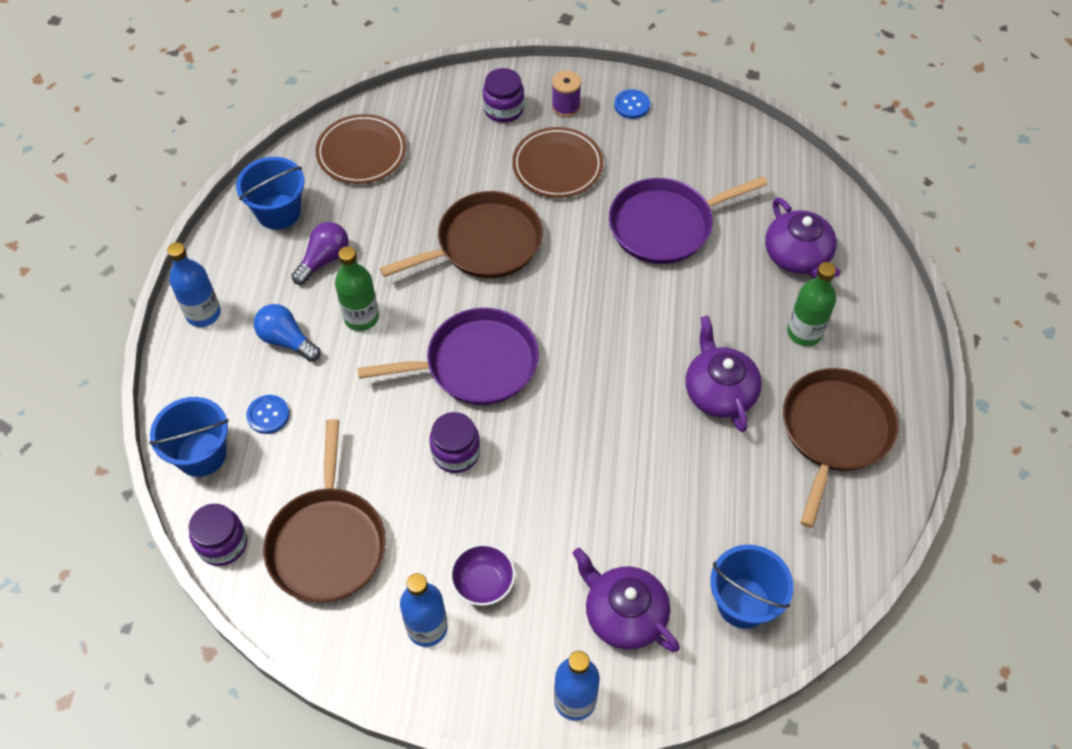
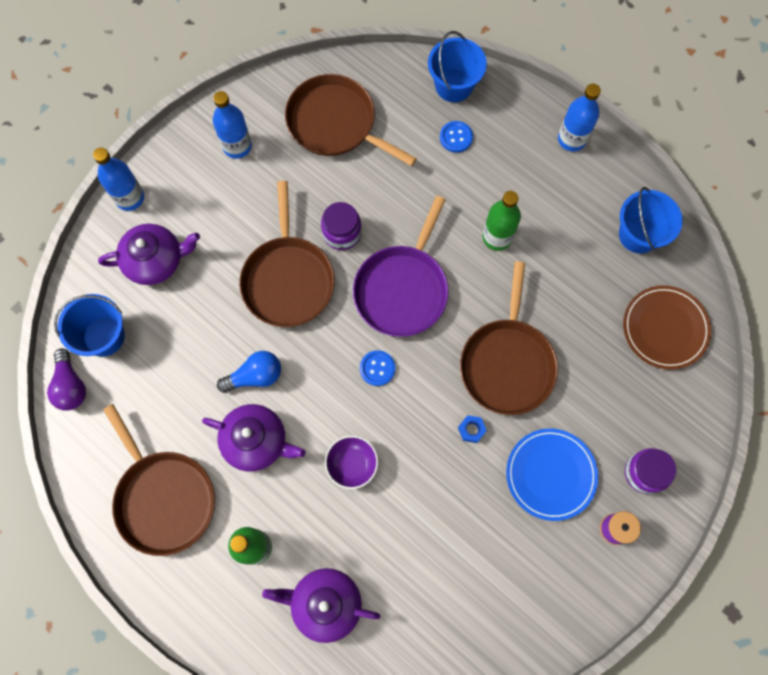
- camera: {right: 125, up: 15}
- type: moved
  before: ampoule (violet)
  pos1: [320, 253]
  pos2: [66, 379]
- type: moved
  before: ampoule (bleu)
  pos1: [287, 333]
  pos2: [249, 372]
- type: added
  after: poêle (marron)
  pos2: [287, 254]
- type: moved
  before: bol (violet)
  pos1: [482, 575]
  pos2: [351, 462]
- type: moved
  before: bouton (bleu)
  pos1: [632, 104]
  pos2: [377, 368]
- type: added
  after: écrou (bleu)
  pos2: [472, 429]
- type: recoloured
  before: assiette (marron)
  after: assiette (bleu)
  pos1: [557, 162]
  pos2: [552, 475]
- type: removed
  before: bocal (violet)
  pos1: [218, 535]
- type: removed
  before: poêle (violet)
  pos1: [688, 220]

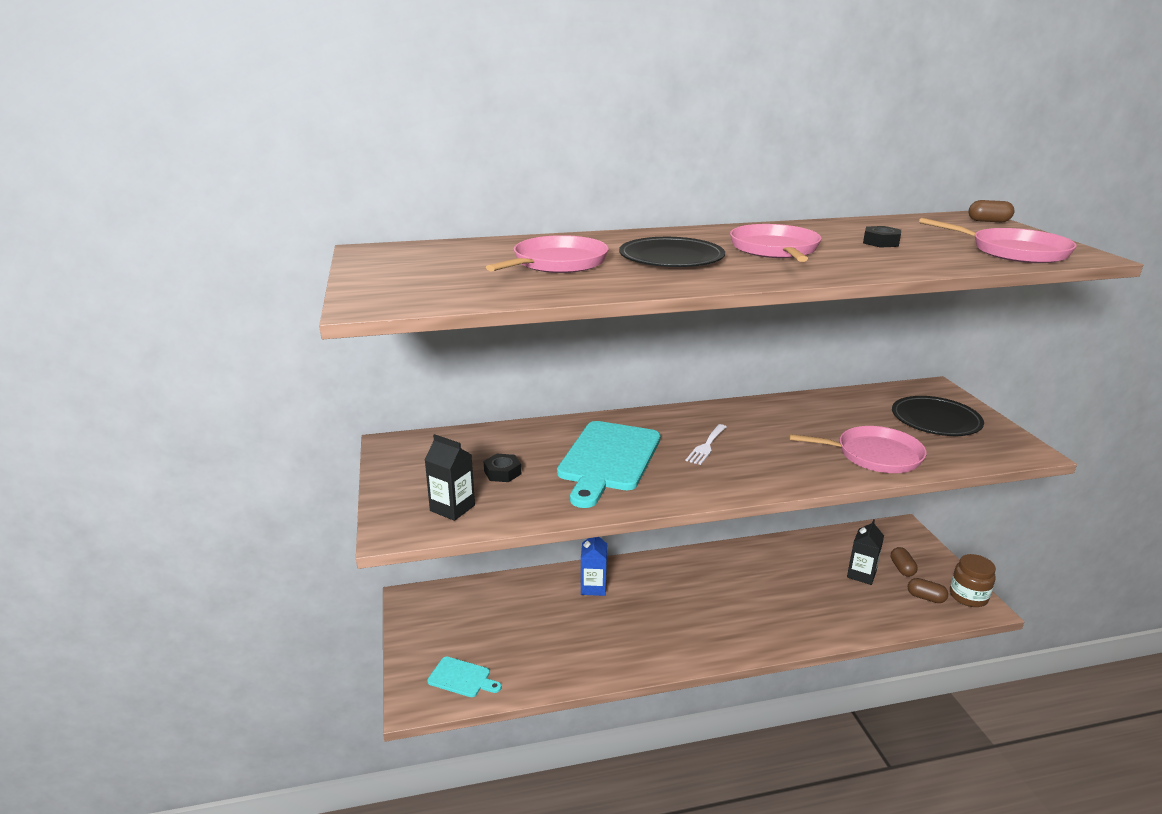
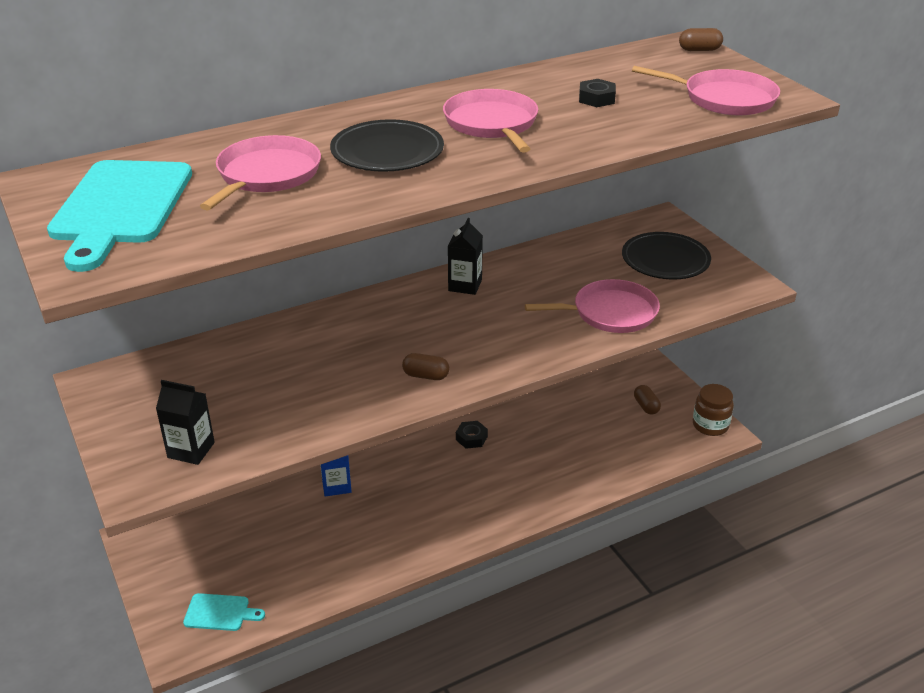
- camera: {right: -15, up: 10}
- type: moved
  before: planche à découper (turquoise)
  pos1: [609, 464]
  pos2: [119, 216]
- type: moved
  before: gélule (marron)
  pos1: [928, 590]
  pos2: [425, 366]
- type: moved
  before: brique de lait (noir)
  pos1: [865, 552]
  pos2: [465, 256]
- type: moved
  before: écrou (noir)
  pos1: [502, 468]
  pos2: [472, 435]
- type: removed
  before: fourchette (blanc)
  pos1: [705, 444]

### Task brief
When you copy the entries above, keep every word exactly and omit the images.

### Result for this task
- camera: {right: 125, up: 15}
- type: moved
  before: ampoule (violet)
  pos1: [320, 253]
  pos2: [66, 379]
- type: moved
  before: ampoule (bleu)
  pos1: [287, 333]
  pos2: [249, 372]
- type: added
  after: poêle (marron)
  pos2: [287, 254]
- type: moved
  before: bol (violet)
  pos1: [482, 575]
  pos2: [351, 462]
- type: moved
  before: bouton (bleu)
  pos1: [632, 104]
  pos2: [377, 368]
- type: added
  after: écrou (bleu)
  pos2: [472, 429]
- type: recoloured
  before: assiette (marron)
  after: assiette (bleu)
  pos1: [557, 162]
  pos2: [552, 475]
- type: removed
  before: bocal (violet)
  pos1: [218, 535]
- type: removed
  before: poêle (violet)
  pos1: [688, 220]

- camera: {right: -15, up: 10}
- type: moved
  before: planche à découper (turquoise)
  pos1: [609, 464]
  pos2: [119, 216]
- type: moved
  before: gélule (marron)
  pos1: [928, 590]
  pos2: [425, 366]
- type: moved
  before: brique de lait (noir)
  pos1: [865, 552]
  pos2: [465, 256]
- type: moved
  before: écrou (noir)
  pos1: [502, 468]
  pos2: [472, 435]
- type: removed
  before: fourchette (blanc)
  pos1: [705, 444]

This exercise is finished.